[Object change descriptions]
Content starts

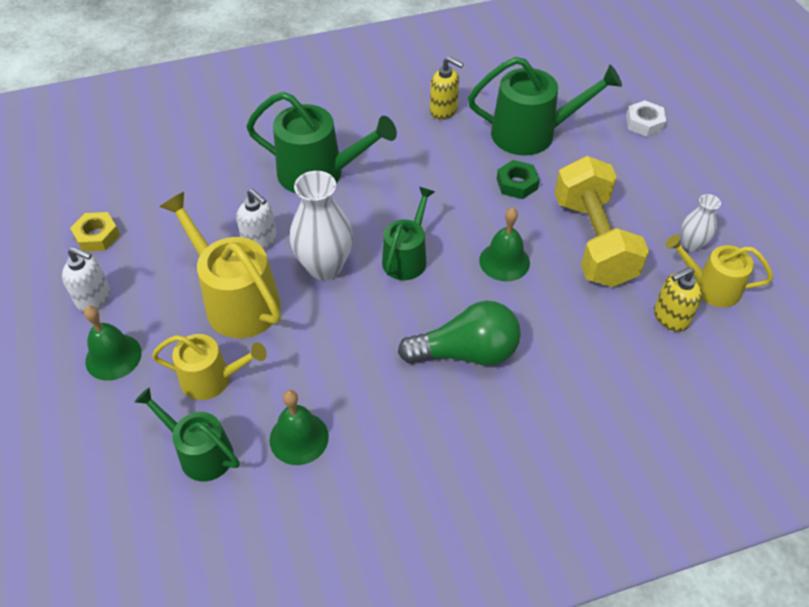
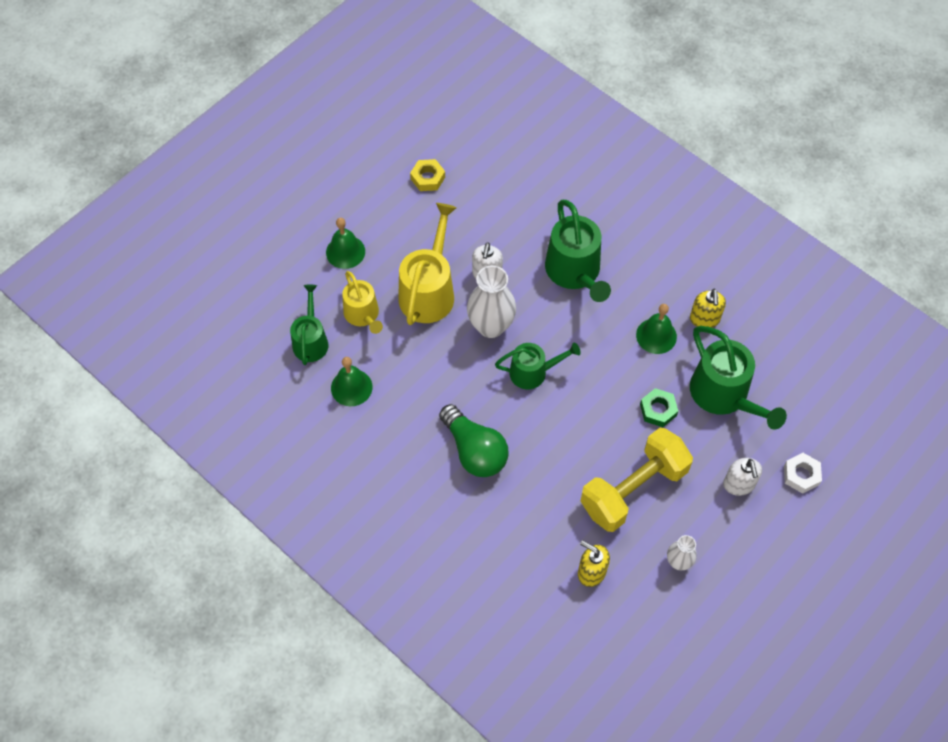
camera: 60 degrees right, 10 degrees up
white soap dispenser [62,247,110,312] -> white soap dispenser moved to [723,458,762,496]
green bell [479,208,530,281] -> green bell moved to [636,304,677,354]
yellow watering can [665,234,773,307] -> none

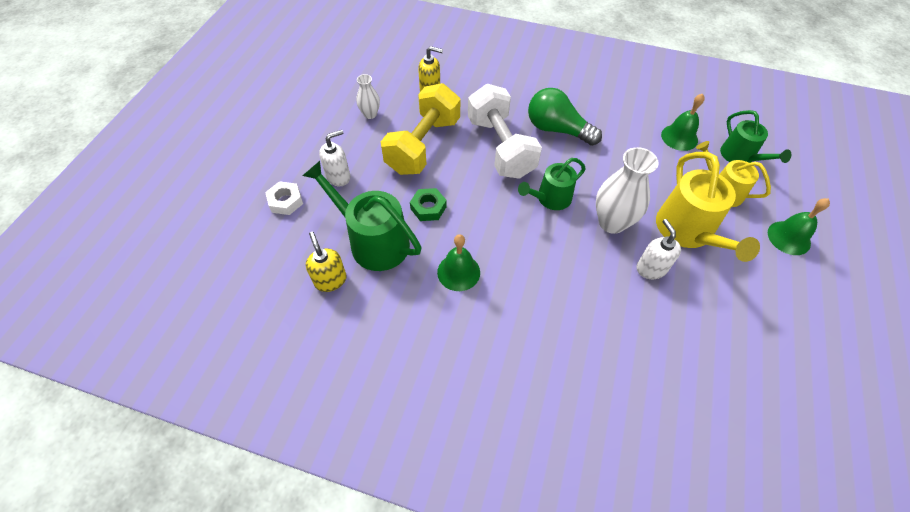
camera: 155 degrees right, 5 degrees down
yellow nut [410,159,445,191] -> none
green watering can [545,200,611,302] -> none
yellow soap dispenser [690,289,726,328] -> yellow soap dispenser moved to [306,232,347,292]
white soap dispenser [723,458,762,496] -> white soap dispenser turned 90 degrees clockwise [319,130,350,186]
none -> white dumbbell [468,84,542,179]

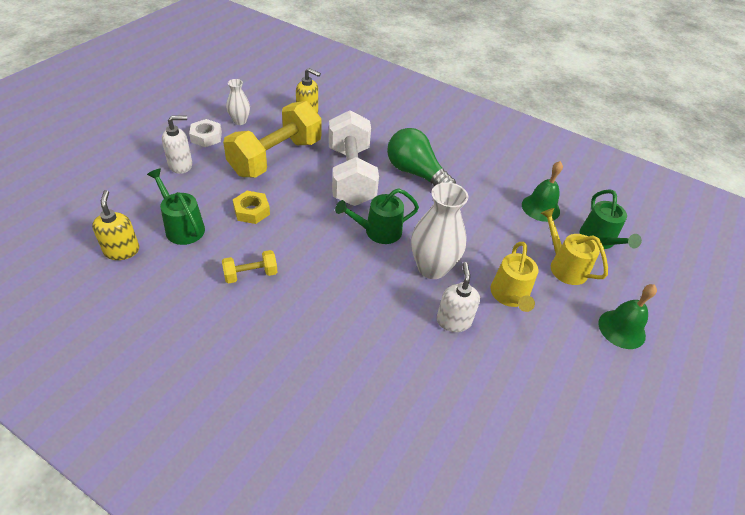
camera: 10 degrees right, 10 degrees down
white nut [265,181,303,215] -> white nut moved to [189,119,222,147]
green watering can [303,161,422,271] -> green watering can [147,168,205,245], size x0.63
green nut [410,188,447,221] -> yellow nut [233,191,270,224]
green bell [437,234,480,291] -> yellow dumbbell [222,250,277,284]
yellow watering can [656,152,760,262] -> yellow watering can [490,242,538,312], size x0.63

Content ends

TASK DETAILS:
The expected response is every entry above, repeated exactly, pictures removed.

RESULT FOR THIS TASK:
camera: 60 degrees right, 10 degrees up
white soap dispenser [62,247,110,312] -> white soap dispenser moved to [723,458,762,496]
green bell [479,208,530,281] -> green bell moved to [636,304,677,354]
yellow watering can [665,234,773,307] -> none

camera: 155 degrees right, 5 degrees down
yellow nut [410,159,445,191] -> none
green watering can [545,200,611,302] -> none
yellow soap dispenser [690,289,726,328] -> yellow soap dispenser moved to [306,232,347,292]
white soap dispenser [723,458,762,496] -> white soap dispenser turned 90 degrees clockwise [319,130,350,186]
none -> white dumbbell [468,84,542,179]

camera: 10 degrees right, 10 degrees down
white nut [265,181,303,215] -> white nut moved to [189,119,222,147]
green watering can [303,161,422,271] -> green watering can [147,168,205,245], size x0.63
green nut [410,188,447,221] -> yellow nut [233,191,270,224]
green bell [437,234,480,291] -> yellow dumbbell [222,250,277,284]
yellow watering can [656,152,760,262] -> yellow watering can [490,242,538,312], size x0.63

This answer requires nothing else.